Repeat the lines below exactly as they appear, but leave out the images.

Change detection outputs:
------------------------------------

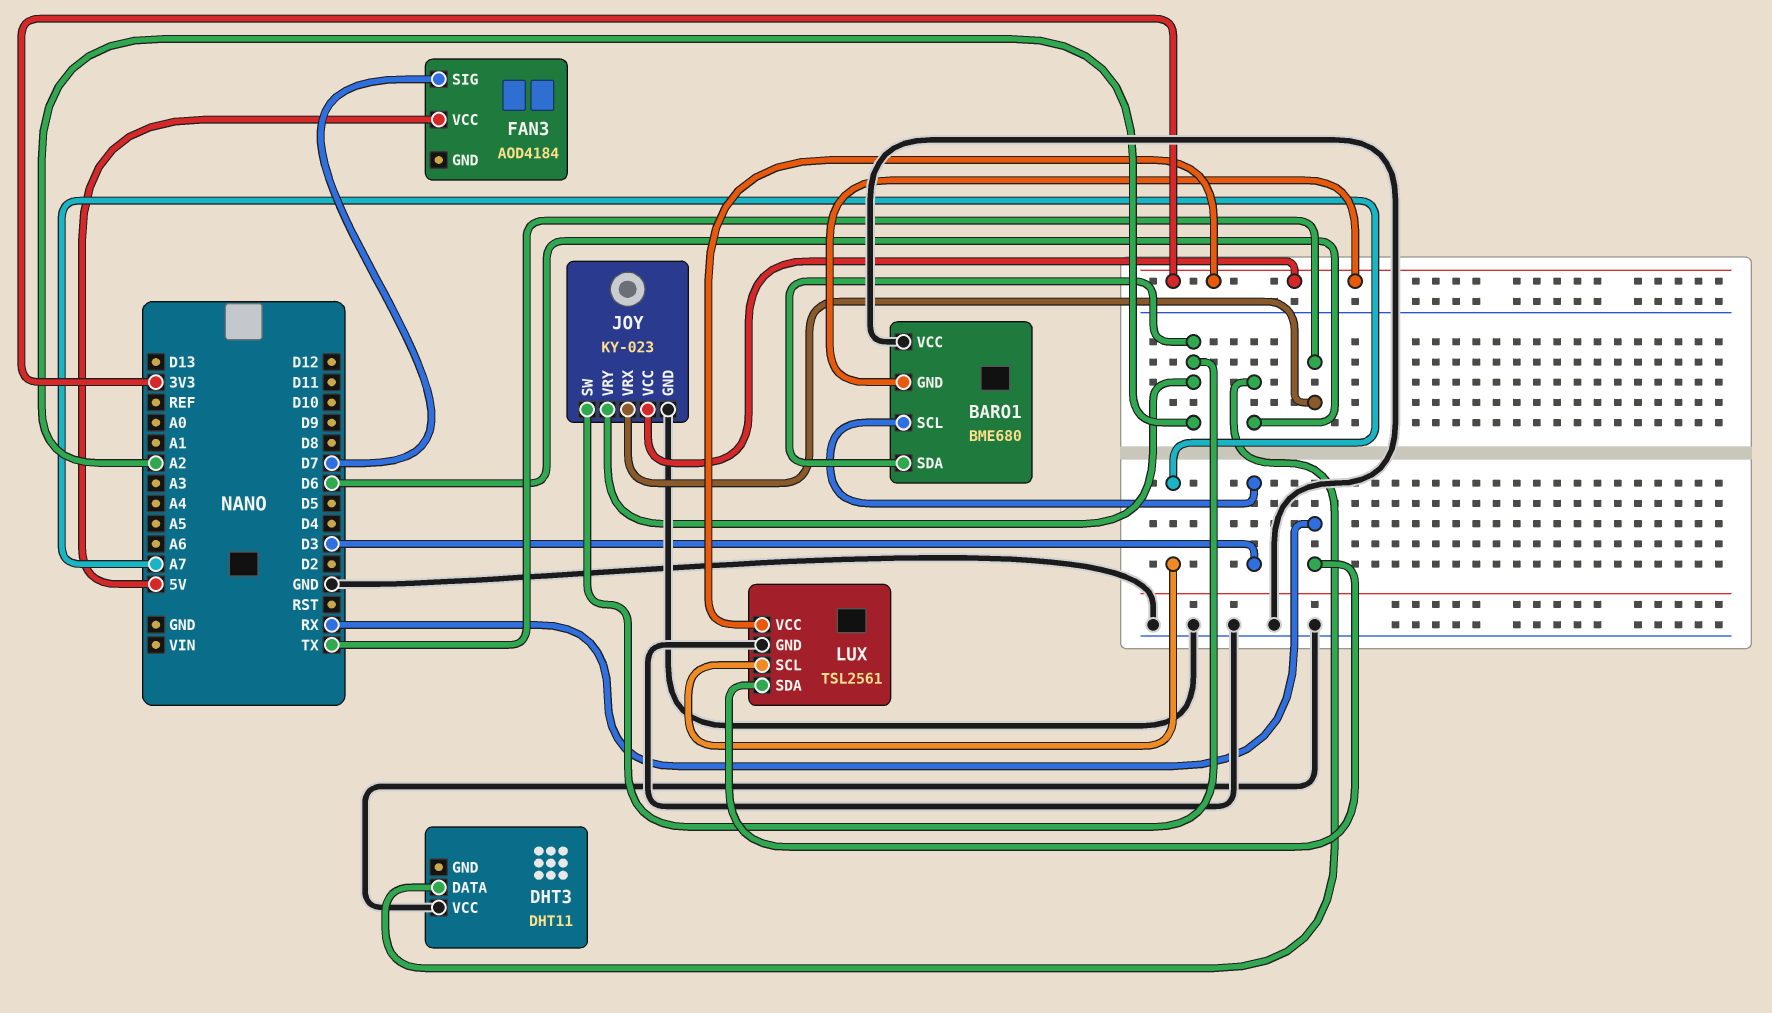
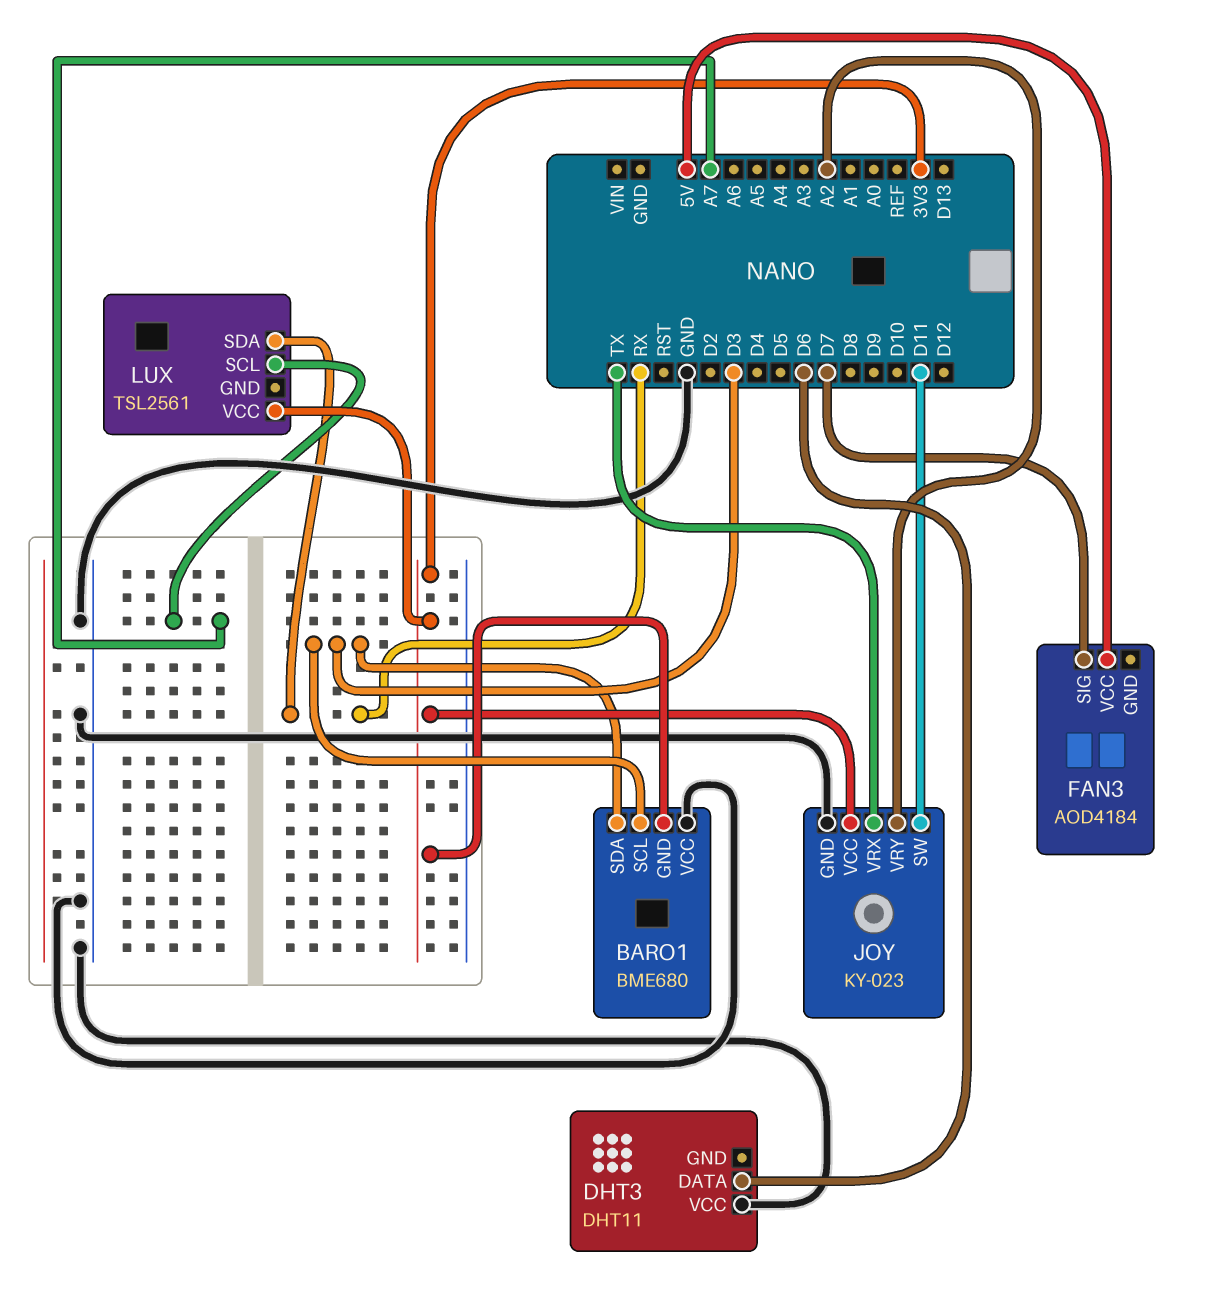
BARO1 pin SDA: A2 -> D3
JOY pin SW: A2 -> D11
LUX pin GND: GND -> none

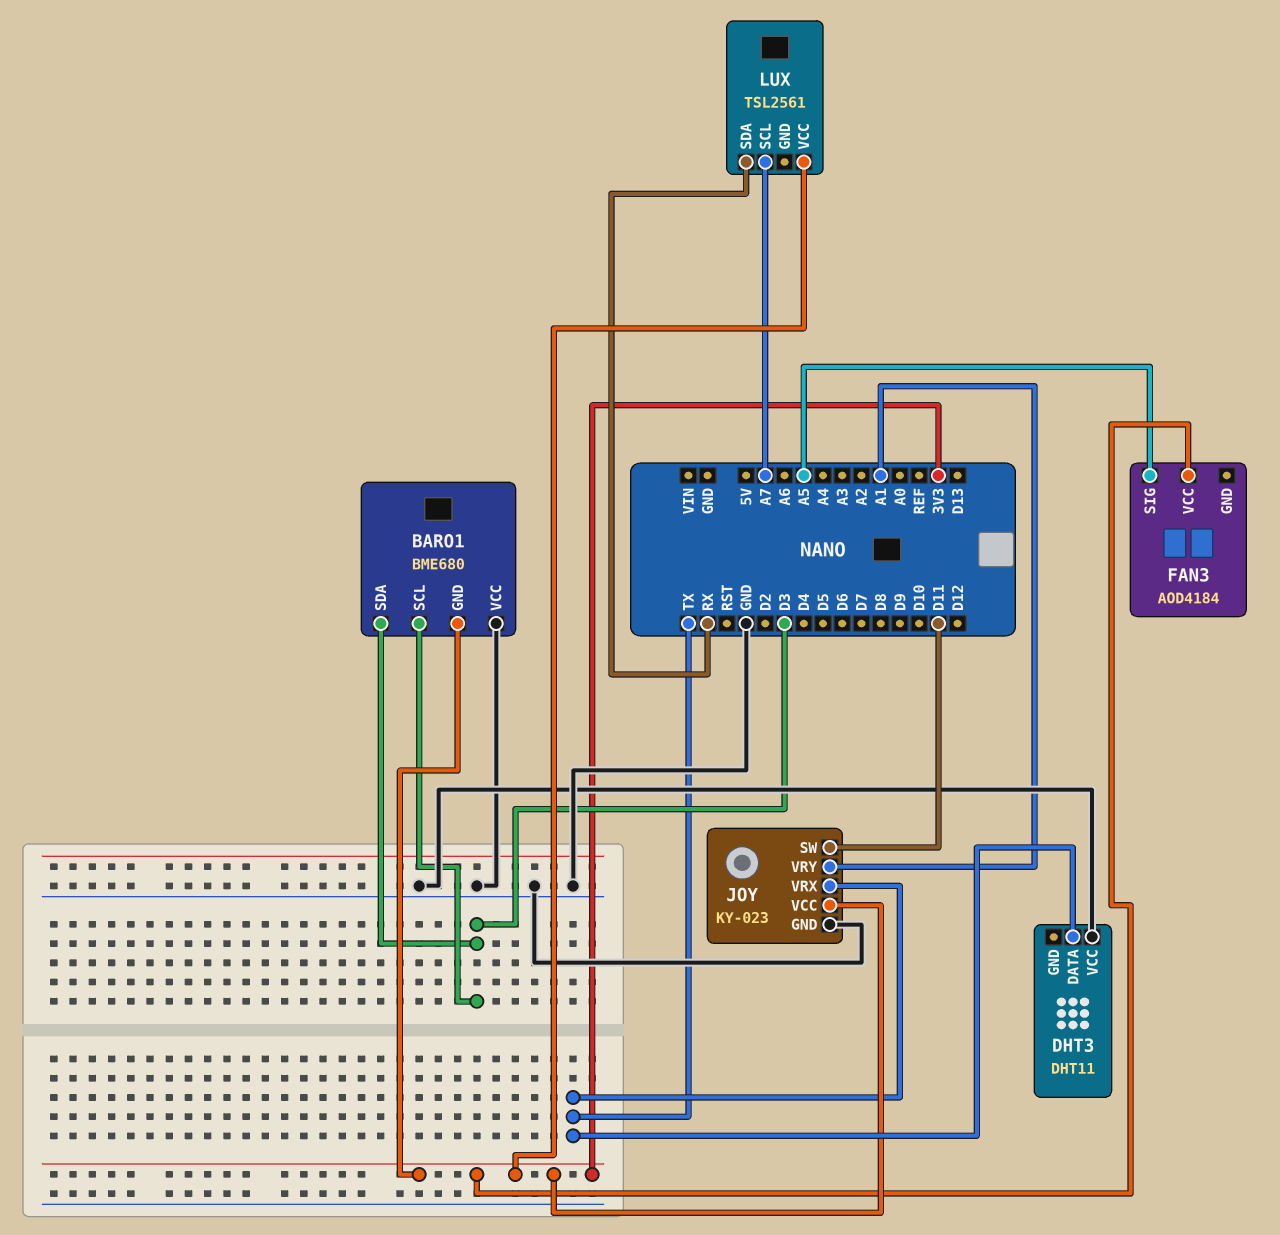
DHT3 pin DATA: D6 -> TX
FAN3 pin SIG: D7 -> A5
FAN3 pin VCC: 5V -> 3V3
JOY pin VRY: A2 -> A1

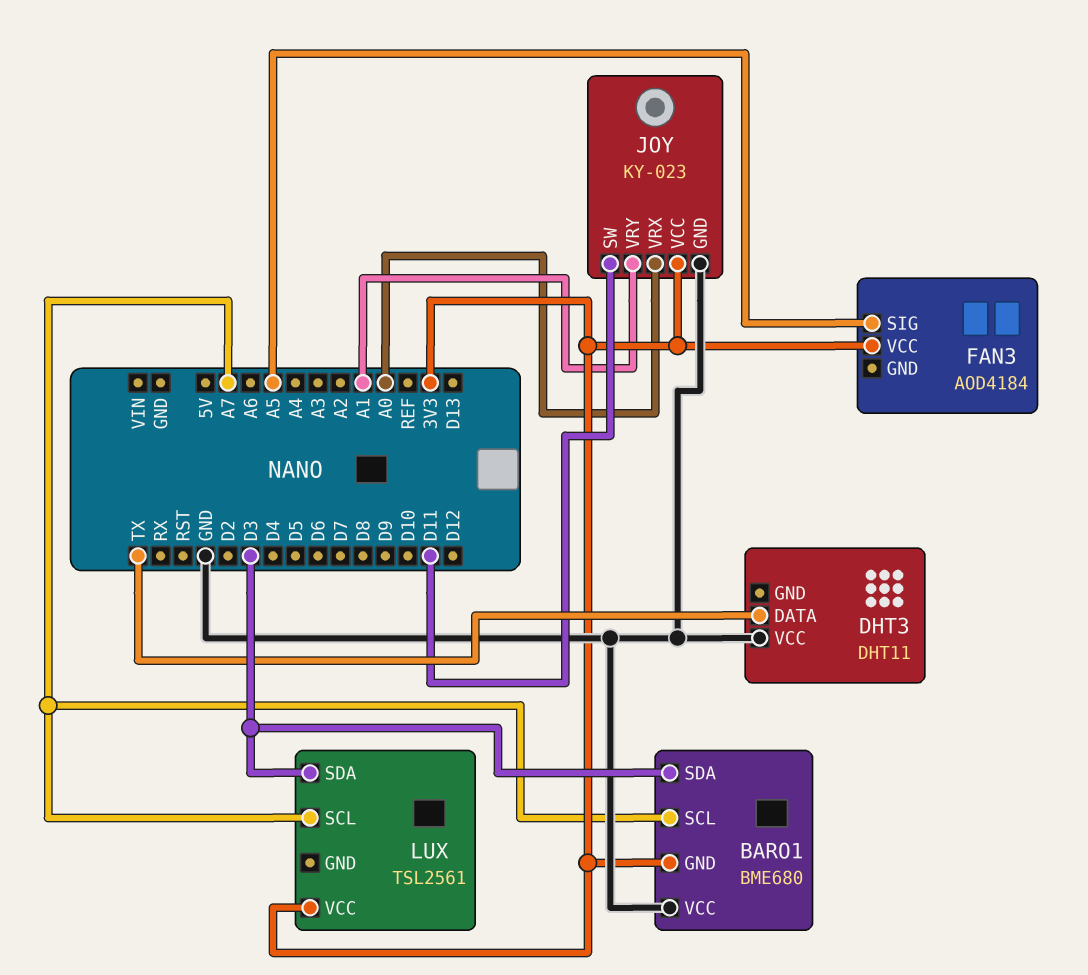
BARO1 pin SCL: D3 -> A7
JOY pin VRX: TX -> A0
LUX pin SDA: RX -> D3

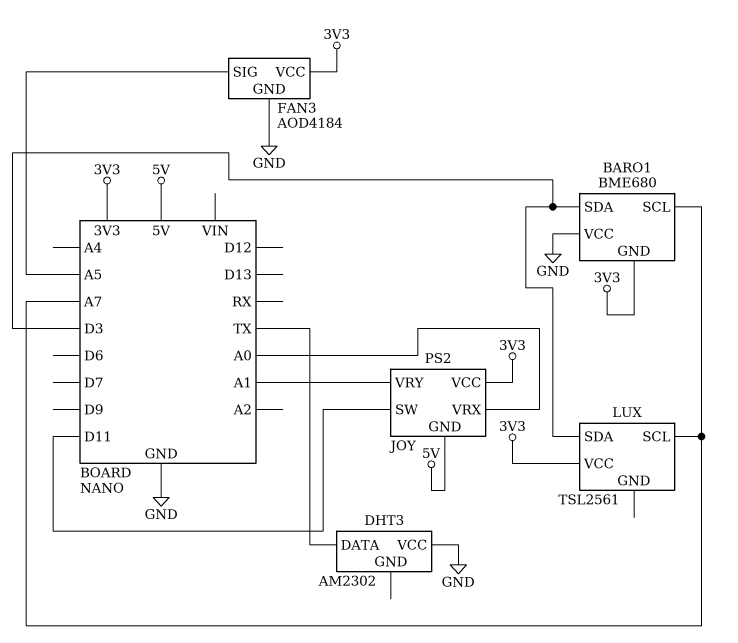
DHT3: DHT11 -> AM2302
FAN3 pin GND: none -> GND
JOY: KY-023 -> PS2
JOY pin GND: GND -> 5V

------------------------------------

ANSWER SECTION:
BARO1 pin SDA: A2 -> D3
JOY pin SW: A2 -> D11
LUX pin GND: GND -> none

DHT3 pin DATA: D6 -> TX
FAN3 pin SIG: D7 -> A5
FAN3 pin VCC: 5V -> 3V3
JOY pin VRY: A2 -> A1

BARO1 pin SCL: D3 -> A7
JOY pin VRX: TX -> A0
LUX pin SDA: RX -> D3

DHT3: DHT11 -> AM2302
FAN3 pin GND: none -> GND
JOY: KY-023 -> PS2
JOY pin GND: GND -> 5V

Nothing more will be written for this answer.